»»

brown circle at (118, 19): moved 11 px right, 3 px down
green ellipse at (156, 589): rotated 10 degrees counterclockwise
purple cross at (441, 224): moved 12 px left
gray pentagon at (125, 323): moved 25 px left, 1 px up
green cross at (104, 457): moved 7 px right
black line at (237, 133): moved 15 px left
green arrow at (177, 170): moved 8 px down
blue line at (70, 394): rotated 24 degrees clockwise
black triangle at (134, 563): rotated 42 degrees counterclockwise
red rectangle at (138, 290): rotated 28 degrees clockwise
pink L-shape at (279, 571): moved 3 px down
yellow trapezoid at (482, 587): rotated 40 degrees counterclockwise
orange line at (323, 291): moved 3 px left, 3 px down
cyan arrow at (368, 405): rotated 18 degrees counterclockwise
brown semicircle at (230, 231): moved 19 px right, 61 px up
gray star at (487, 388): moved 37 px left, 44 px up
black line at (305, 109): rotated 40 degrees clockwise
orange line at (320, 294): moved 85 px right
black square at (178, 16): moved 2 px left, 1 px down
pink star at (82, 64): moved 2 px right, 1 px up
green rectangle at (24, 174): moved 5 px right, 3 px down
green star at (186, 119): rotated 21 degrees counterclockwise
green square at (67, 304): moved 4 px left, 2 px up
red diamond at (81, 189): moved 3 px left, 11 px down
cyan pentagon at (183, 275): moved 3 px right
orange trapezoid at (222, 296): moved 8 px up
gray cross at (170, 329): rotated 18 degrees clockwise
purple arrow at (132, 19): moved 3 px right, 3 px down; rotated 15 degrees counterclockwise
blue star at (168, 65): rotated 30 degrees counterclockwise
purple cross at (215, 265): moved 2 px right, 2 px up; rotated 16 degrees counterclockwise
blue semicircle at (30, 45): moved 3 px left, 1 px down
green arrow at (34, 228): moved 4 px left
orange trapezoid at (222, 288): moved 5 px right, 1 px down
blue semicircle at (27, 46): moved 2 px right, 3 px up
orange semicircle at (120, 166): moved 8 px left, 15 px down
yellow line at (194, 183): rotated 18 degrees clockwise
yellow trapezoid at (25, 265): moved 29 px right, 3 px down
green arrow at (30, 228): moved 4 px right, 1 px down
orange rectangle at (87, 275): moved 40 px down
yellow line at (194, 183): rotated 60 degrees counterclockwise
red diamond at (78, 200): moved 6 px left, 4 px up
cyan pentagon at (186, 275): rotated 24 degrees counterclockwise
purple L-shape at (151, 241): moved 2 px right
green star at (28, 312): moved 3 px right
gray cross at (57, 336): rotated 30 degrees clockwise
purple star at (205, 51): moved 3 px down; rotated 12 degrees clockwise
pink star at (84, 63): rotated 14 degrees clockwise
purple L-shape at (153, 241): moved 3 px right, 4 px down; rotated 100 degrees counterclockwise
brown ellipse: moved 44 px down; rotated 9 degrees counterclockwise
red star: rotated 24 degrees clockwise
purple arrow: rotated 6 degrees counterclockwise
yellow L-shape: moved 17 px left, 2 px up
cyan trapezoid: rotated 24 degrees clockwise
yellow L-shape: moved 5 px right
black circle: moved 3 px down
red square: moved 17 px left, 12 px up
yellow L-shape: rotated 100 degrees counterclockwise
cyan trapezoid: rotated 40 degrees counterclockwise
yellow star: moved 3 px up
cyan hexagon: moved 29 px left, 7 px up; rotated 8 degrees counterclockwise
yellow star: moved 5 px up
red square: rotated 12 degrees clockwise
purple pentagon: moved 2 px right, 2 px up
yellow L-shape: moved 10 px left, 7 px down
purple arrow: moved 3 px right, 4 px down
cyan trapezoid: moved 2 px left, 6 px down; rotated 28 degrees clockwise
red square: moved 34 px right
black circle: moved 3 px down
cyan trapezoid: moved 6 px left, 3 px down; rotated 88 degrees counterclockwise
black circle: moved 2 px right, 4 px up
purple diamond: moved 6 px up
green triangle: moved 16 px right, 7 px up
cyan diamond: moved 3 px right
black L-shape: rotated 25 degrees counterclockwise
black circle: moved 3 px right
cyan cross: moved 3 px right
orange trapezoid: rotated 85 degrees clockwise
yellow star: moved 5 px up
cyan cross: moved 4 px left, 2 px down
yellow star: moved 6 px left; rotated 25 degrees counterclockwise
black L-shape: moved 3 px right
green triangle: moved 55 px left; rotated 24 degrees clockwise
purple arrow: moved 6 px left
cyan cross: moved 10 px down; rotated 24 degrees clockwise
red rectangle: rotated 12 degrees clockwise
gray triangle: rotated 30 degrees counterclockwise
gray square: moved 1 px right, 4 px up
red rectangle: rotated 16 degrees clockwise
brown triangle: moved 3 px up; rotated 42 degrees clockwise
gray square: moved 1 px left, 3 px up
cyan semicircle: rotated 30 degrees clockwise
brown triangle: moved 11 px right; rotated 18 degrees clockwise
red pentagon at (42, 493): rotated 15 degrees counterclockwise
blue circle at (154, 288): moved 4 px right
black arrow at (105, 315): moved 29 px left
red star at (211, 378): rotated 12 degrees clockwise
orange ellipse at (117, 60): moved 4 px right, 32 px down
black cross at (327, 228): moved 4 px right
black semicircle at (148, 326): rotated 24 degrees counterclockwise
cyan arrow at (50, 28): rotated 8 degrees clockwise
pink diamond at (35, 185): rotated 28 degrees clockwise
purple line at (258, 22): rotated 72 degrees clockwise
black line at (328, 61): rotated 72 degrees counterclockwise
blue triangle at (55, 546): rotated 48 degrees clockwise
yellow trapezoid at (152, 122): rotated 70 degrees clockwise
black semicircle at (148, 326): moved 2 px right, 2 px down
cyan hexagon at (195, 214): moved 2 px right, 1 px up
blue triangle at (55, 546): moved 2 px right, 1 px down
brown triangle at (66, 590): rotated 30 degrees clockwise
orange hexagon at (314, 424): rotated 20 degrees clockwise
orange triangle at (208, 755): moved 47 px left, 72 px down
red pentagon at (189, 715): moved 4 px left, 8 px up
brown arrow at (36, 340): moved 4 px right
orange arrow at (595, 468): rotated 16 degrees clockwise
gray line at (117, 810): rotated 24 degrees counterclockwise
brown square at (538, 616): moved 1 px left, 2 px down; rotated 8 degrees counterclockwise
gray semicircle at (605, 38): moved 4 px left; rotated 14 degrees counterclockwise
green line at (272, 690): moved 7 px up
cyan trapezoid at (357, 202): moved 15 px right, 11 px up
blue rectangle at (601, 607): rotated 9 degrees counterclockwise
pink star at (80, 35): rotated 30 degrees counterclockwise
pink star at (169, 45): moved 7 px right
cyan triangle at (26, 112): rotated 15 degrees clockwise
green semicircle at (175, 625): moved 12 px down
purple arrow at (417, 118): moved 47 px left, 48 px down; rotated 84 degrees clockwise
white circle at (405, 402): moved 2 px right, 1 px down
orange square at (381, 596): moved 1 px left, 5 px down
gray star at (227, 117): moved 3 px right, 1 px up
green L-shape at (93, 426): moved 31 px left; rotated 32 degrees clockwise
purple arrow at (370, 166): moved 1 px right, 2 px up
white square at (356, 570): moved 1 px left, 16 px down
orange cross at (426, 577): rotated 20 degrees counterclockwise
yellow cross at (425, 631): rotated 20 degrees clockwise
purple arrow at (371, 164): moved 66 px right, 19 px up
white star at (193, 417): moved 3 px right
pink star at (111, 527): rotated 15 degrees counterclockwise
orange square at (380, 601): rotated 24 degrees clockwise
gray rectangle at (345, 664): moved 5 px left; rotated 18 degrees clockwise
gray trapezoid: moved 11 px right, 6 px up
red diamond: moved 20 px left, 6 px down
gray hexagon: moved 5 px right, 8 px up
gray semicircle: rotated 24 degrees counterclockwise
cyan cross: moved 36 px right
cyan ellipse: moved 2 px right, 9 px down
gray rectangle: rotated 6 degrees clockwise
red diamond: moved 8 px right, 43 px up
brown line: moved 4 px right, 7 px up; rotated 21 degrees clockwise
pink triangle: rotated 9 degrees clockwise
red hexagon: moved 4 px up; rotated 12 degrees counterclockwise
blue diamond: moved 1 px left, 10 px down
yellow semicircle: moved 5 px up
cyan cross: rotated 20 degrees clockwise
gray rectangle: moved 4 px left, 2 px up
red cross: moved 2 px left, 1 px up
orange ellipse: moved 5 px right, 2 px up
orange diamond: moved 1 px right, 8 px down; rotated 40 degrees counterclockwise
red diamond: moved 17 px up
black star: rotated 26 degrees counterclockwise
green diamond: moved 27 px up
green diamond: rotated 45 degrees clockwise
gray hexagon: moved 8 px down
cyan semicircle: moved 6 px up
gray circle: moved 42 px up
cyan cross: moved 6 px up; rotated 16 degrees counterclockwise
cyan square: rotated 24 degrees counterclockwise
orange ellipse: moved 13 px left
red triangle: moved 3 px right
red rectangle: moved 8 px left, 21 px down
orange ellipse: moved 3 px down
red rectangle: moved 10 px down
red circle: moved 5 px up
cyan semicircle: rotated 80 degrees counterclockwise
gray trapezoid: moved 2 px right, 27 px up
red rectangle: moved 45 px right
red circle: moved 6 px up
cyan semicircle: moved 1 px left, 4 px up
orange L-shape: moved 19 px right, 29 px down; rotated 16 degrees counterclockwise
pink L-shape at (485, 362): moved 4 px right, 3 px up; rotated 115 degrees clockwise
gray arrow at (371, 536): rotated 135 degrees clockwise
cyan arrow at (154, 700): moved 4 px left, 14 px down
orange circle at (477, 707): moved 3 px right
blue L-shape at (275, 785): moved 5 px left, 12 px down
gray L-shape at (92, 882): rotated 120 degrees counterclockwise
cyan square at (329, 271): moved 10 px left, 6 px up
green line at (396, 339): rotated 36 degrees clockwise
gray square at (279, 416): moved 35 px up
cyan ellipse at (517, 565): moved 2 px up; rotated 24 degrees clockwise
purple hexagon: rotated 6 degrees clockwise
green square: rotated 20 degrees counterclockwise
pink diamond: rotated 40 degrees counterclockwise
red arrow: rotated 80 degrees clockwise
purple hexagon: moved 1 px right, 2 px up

««

• PROBLEM DETAILS
Rewrite the material, starting at the first line and ending at the line that contains "green rectangle at", with "counterclockwise" replaced by "anticlockwise" and everything else left unchanged.

• RESPONSE TO THE EXERCISE
brown circle at (118, 19): moved 11 px right, 3 px down
green ellipse at (156, 589): rotated 10 degrees anticlockwise
purple cross at (441, 224): moved 12 px left
gray pentagon at (125, 323): moved 25 px left, 1 px up
green cross at (104, 457): moved 7 px right
black line at (237, 133): moved 15 px left
green arrow at (177, 170): moved 8 px down
blue line at (70, 394): rotated 24 degrees clockwise
black triangle at (134, 563): rotated 42 degrees anticlockwise
red rectangle at (138, 290): rotated 28 degrees clockwise
pink L-shape at (279, 571): moved 3 px down
yellow trapezoid at (482, 587): rotated 40 degrees anticlockwise
orange line at (323, 291): moved 3 px left, 3 px down
cyan arrow at (368, 405): rotated 18 degrees anticlockwise
brown semicircle at (230, 231): moved 19 px right, 61 px up
gray star at (487, 388): moved 37 px left, 44 px up
black line at (305, 109): rotated 40 degrees clockwise
orange line at (320, 294): moved 85 px right
black square at (178, 16): moved 2 px left, 1 px down
pink star at (82, 64): moved 2 px right, 1 px up
green rectangle at (24, 174): moved 5 px right, 3 px down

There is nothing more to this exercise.